Below are some records; state how many of their lines contain the word "camera", and add nothing.

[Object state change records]
§
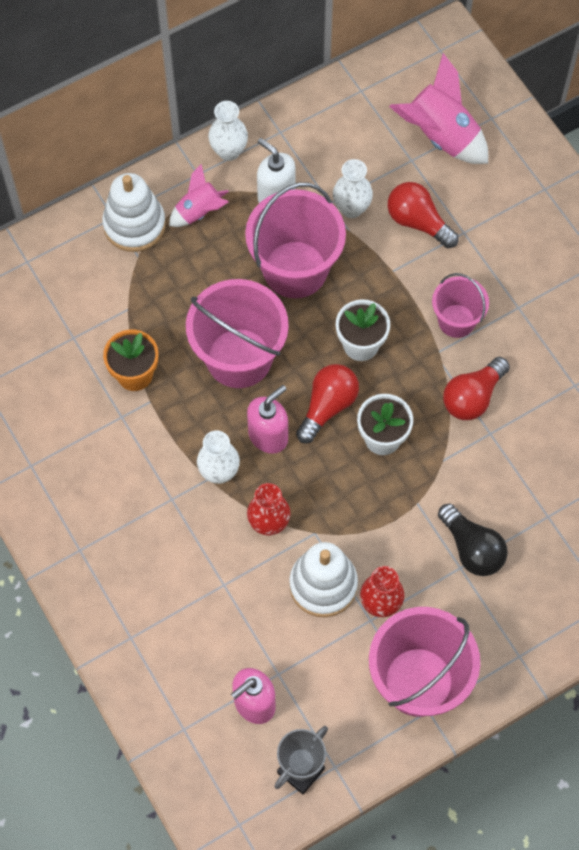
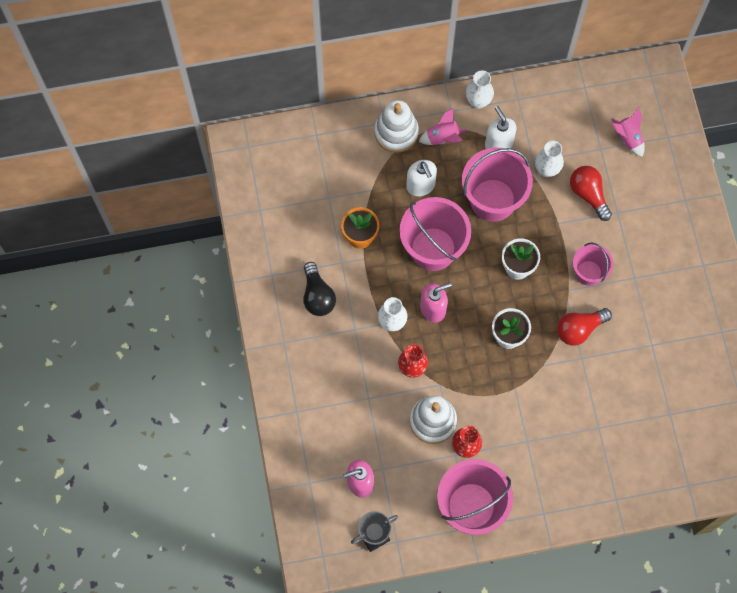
camera: 20 degrees right, 5 degrees up
(192, 282) = (421, 186): none -> white soap dispenser
(328, 406) = (480, 302): red light bulb -> none
(441, 136) = (628, 138): pink rocket -> pink rocket, size x0.59
(472, 548) = (539, 431): black light bulb -> black light bulb (317, 296)

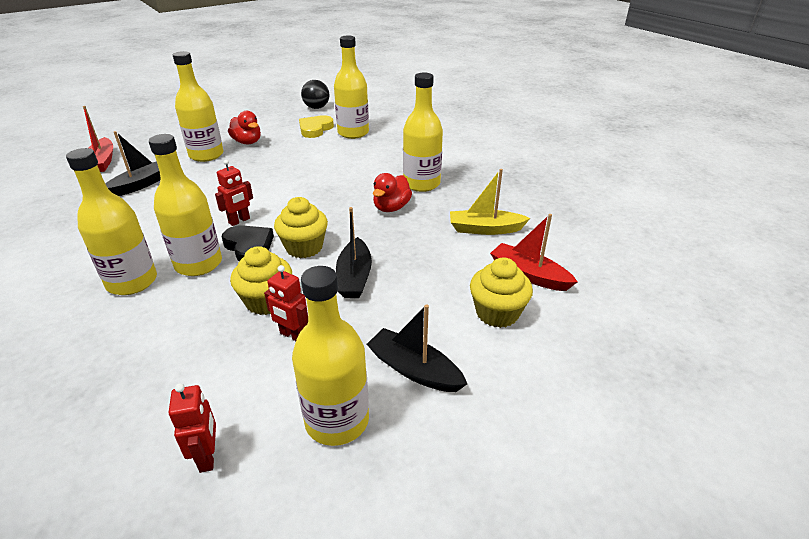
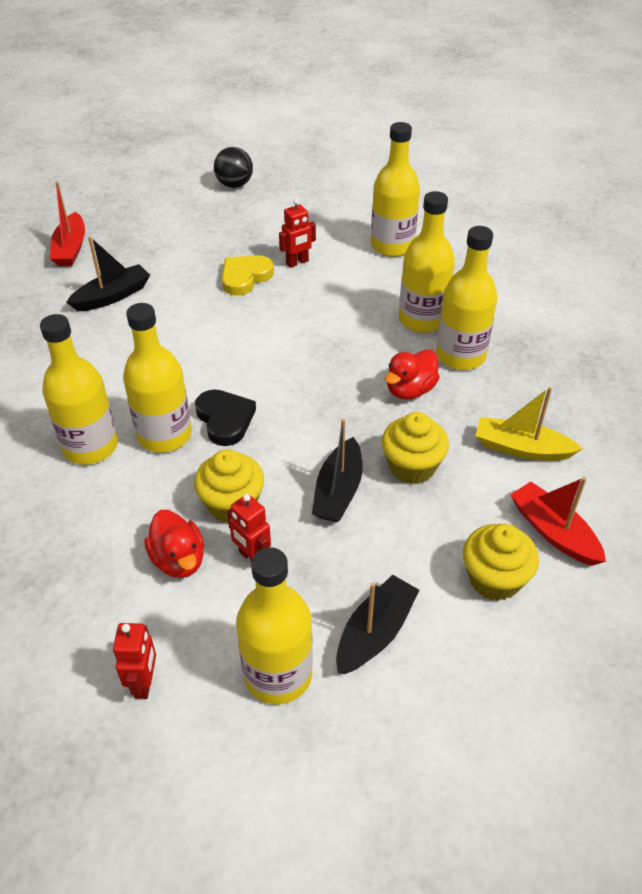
camera: 15 degrees right, 10 degrees up
(206, 155) = (195, 257): yellow bottle -> yellow bottle (422, 319)
(239, 221) = (220, 377): red robot -> red robot (297, 262)
(247, 142) = (249, 242): red duck -> red duck (178, 560)
(304, 247) = (289, 434): yellow cupcake -> yellow cupcake (412, 467)
(315, 129) = (342, 230): yellow heart -> yellow heart (245, 277)
(316, 108) = (353, 188): black ball -> black ball (234, 185)
(414, 369) = (375, 632): black boat -> black boat turned 75 degrees clockwise

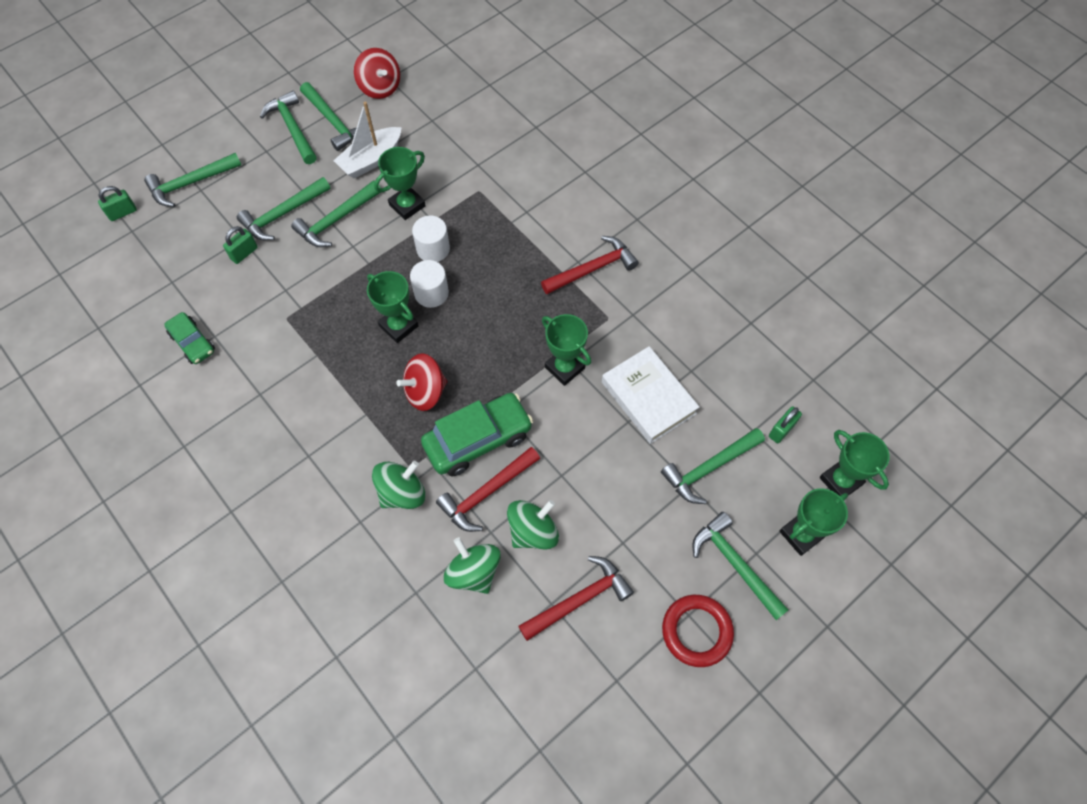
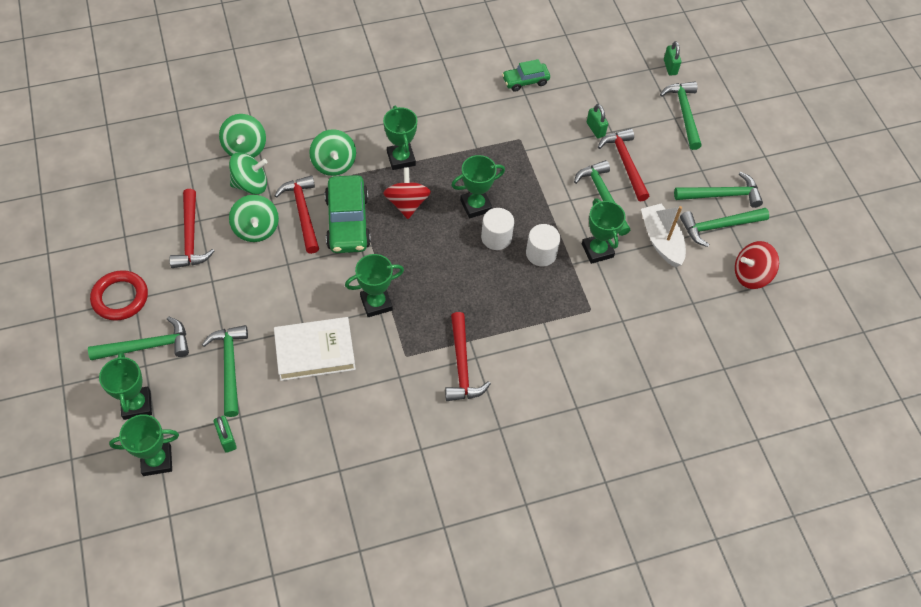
camera: 110 degrees right, 5 degrees down
(282, 214) = (625, 163): green hammer -> red hammer
(364, 424) = (401, 159): none -> green trophy
(421, 609) = (245, 148): none -> green spinning top

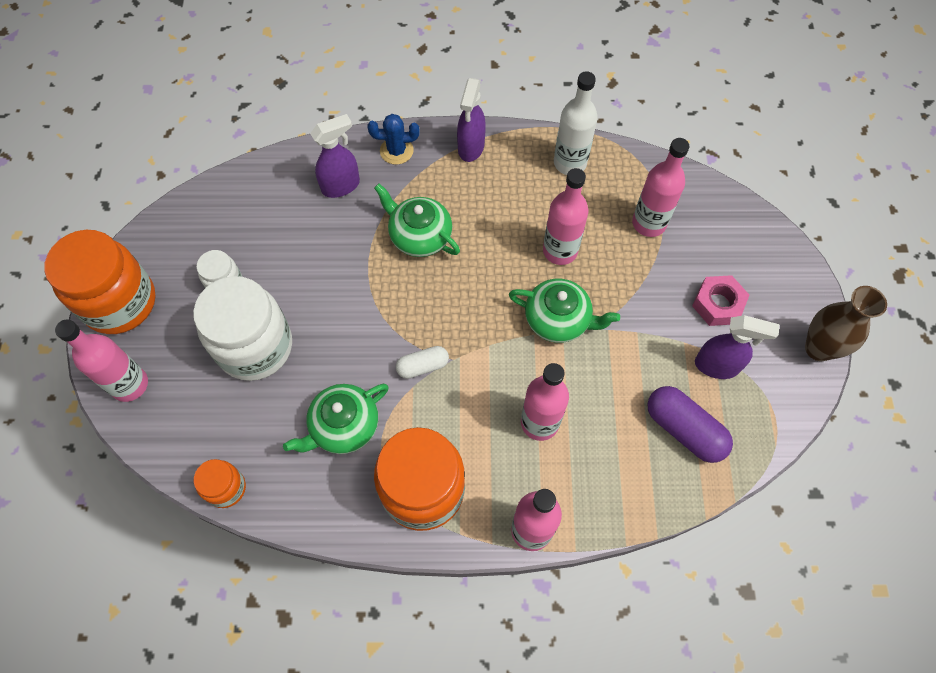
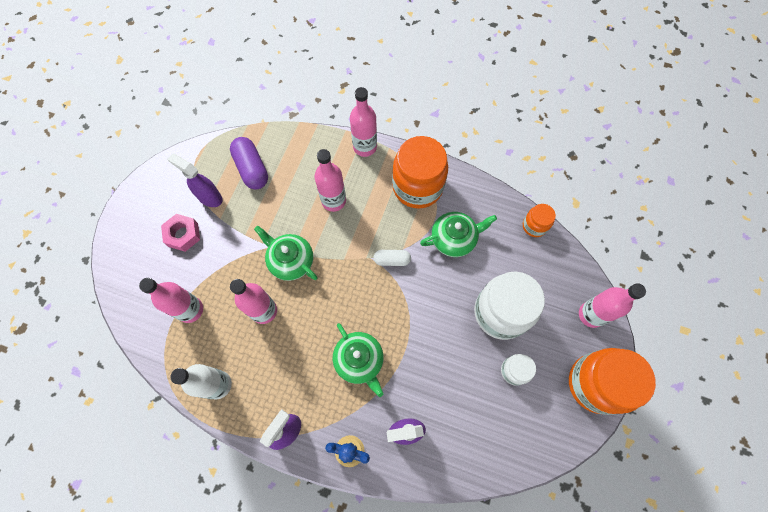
camera: 160 degrees left, 5 degrees up
(818, 348) = (142, 186): brown vase -> none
§
* [ANSWER] 4